Segment Start: Listed entries

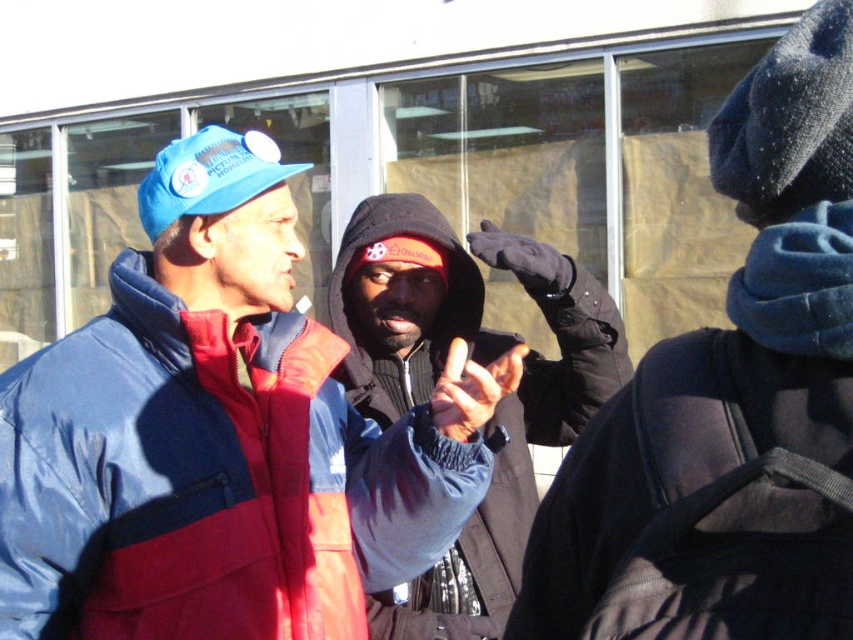
Can you confirm if blue fleece jacket at center is positioned below matte blue cap at upper left?

Indeed, blue fleece jacket at center is positioned under matte blue cap at upper left.

Between blue fleece jacket at center and matte blue cap at upper left, which one appears on the right side from the viewer's perspective?

→ Positioned to the right is blue fleece jacket at center.

Is point (39, 550) positioned after point (210, 180)?

No, it is in front of (210, 180).

You are a GUI agent. You are given a task and a screenshot of the screen. Output one action in this format:
    pyautogui.click(x=<x>, y=<y>)
    Task: Click on the blue fleece jacket at center
    The height and width of the screenshot is (640, 853).
    Given the screenshot: What is the action you would take?
    pyautogui.click(x=219, y=436)

Does black synthetic jacket at lower right appear over matte blue cap at upper left?

No.

Who is taller, black synthetic jacket at lower right or matte blue cap at upper left?

Standing taller between the two is black synthetic jacket at lower right.

Locate an element on the screen. black synthetic jacket at lower right is located at coordinates (701, 502).

Who is more forward, (186, 257) or (616, 467)?

Positioned in front is point (616, 467).

Does blue fleece jacket at center come behind dark blue jacket at center?

That is True.

At what (x,y) coordinates should I click in order to perform the action: click on blue fleece jacket at center. Please return your answer as a coordinate pair (x, y). The height and width of the screenshot is (640, 853). Looking at the image, I should click on (219, 436).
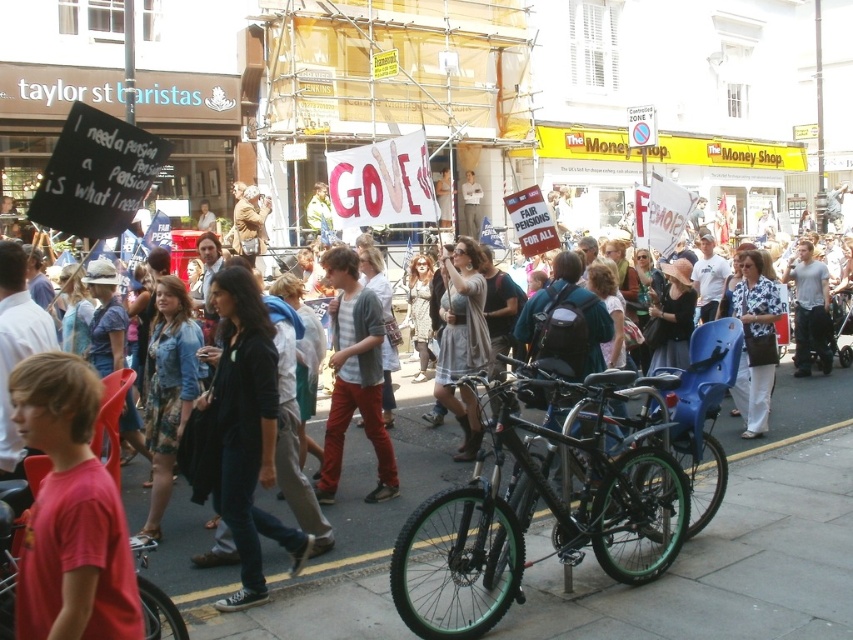
You are a photographer trying to capture the protest scene. You notice two individuals in the crowd wearing a red matte shirt at lower left and a white cotton dress at center. Which of these two clothing items is smaller in size?

The red matte shirt at lower left has a smaller size compared to the white cotton dress at center.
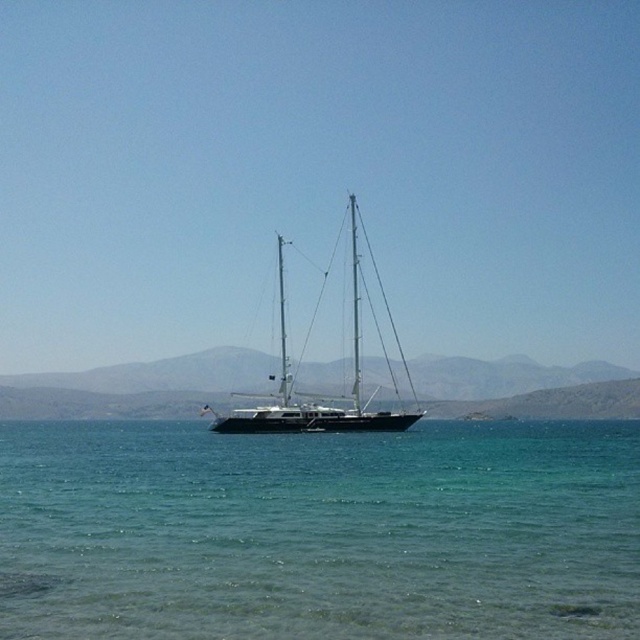
Who is more distant from viewer, (397, 556) or (356, 324)?

Point (356, 324)

Who is more forward, (380, 628) or (250, 413)?

Point (380, 628) is more forward.

What are the coordinates of `clear water at center` in the screenshot? It's located at (320, 532).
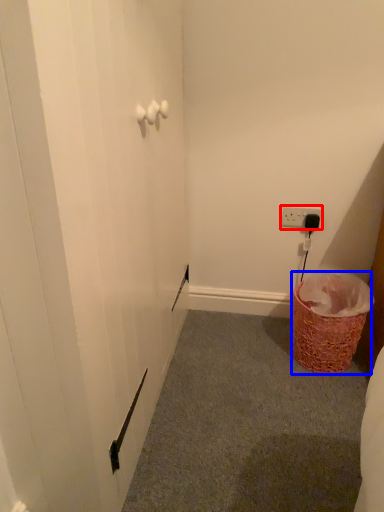
Question: Which object appears closest to the camera in this image, electric outlet (highlighted by a red box) or basket (highlighted by a blue box)?

Choices:
 (A) electric outlet
 (B) basket

Answer: (B)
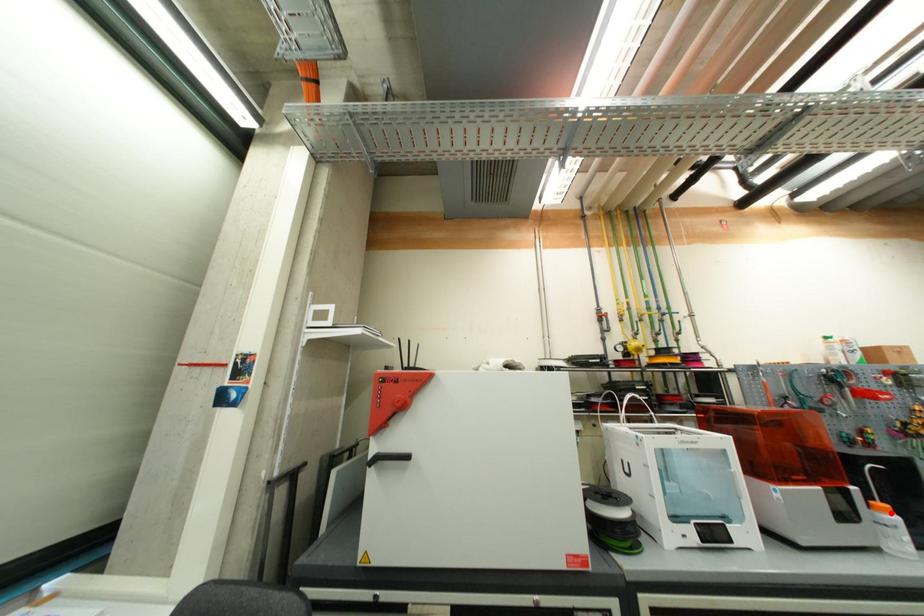
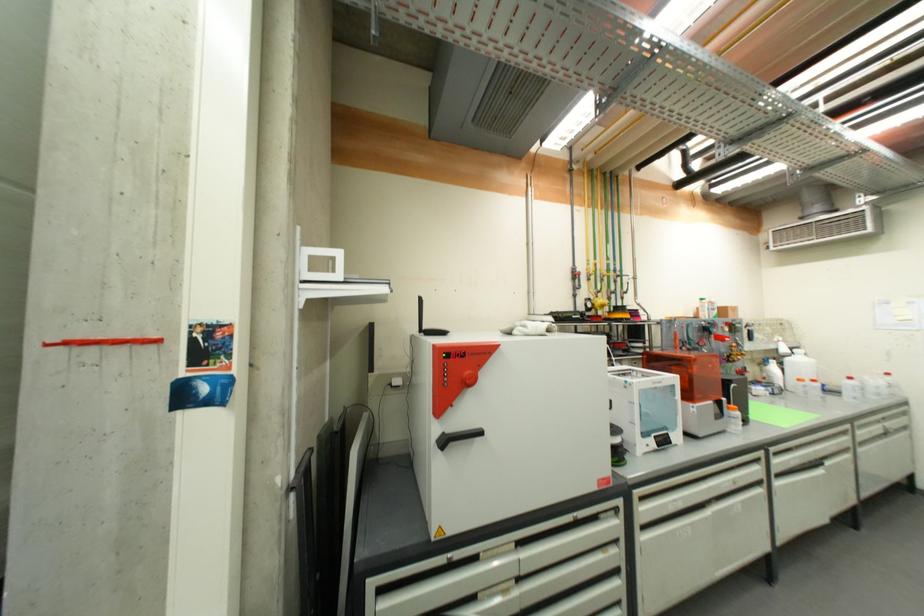
Question: I am providing you with two images of the same scene from different viewpoints. Given a red point in image1, look at the same physical point in image2. Is it:

Choices:
 (A) Closer to the viewpoint
 (B) Farther from the viewpoint

Answer: (B)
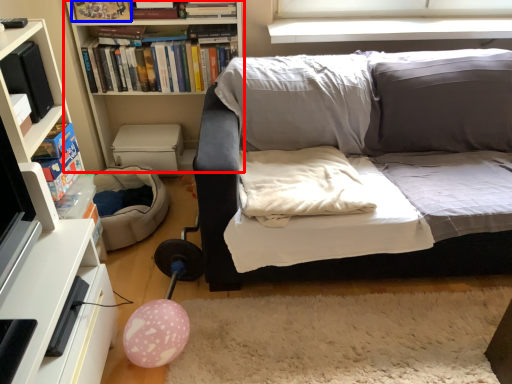
Question: Which object appears closest to the camera in this image, cabinetry (highlighted by a red box) or book (highlighted by a blue box)?

Choices:
 (A) cabinetry
 (B) book

Answer: (B)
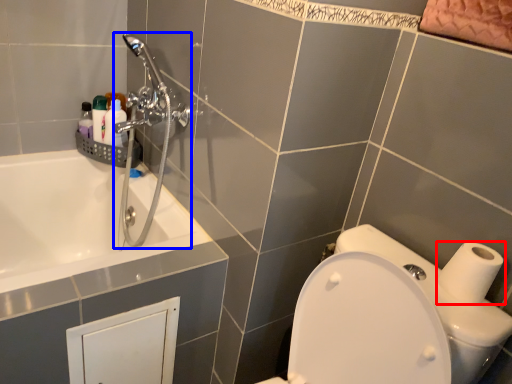
Question: Which object is closer to the camera taking this photo, toilet paper (highlighted by a red box) or shower (highlighted by a blue box)?

Choices:
 (A) toilet paper
 (B) shower

Answer: (A)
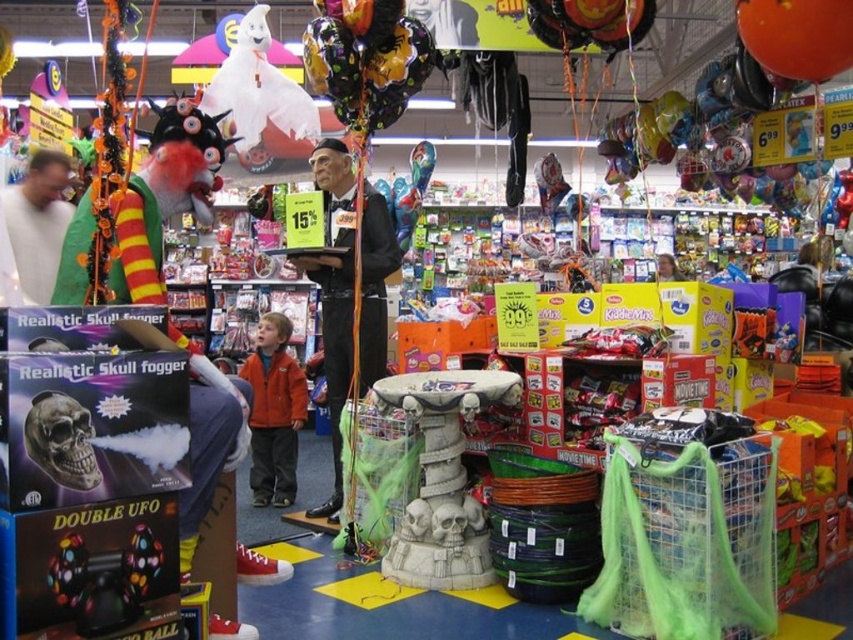
Question: Is stone-like skull fountain at center closer to the viewer compared to orange fleece jacket at center?

Choices:
 (A) yes
 (B) no

Answer: (A)

Question: Does stone-like skull fountain at center appear on the right side of orange fleece jacket at center?

Choices:
 (A) yes
 (B) no

Answer: (A)

Question: Which of these objects is positioned farthest from the stone-like skull fountain at center?

Choices:
 (A) orange fleece jacket at center
 (B) black glossy statue at center

Answer: (A)

Question: Among these objects, which one is farthest from the camera?

Choices:
 (A) black glossy statue at center
 (B) orange fleece jacket at center
 (C) stone-like skull fountain at center

Answer: (B)

Question: Is stone-like skull fountain at center below orange fleece jacket at center?

Choices:
 (A) no
 (B) yes

Answer: (B)

Question: Which object is positioned farthest from the orange fleece jacket at center?

Choices:
 (A) black glossy statue at center
 (B) stone-like skull fountain at center

Answer: (B)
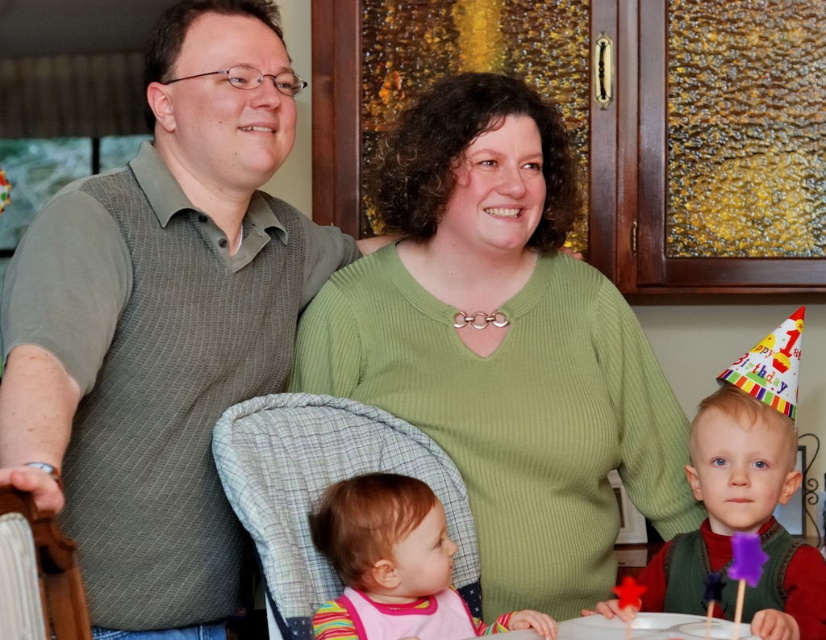
Which is below, matte green vest at center or wooden chair at left?

matte green vest at center

Can you confirm if matte green vest at center is smaller than wooden chair at left?

Actually, matte green vest at center might be larger than wooden chair at left.

Which is in front, point (717, 486) or point (27, 563)?

Point (27, 563) is more forward.

The image size is (826, 640). Identify the location of matte green vest at center. (743, 518).

Who is lower down, matte gray vest at center or plaid fabric baby carrier at center?

plaid fabric baby carrier at center is below.

Does matte gray vest at center appear over plaid fabric baby carrier at center?

Yes.

Is point (229, 378) positioned before point (330, 451)?

Yes, it is in front of point (330, 451).

Identify the location of matte gray vest at center. (162, 324).

Can you confirm if matte gray vest at center is positioned to the left of green ribbed sweater at center?

Correct, you'll find matte gray vest at center to the left of green ribbed sweater at center.

Who is higher up, matte gray vest at center or green ribbed sweater at center?

matte gray vest at center

Identify the location of matte gray vest at center. (162, 324).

Segment End: Listed entries

Exercise directions |
Please count the lines of the data above that contain the string "skull" and reply with the number alone.

Answer to the problem |
6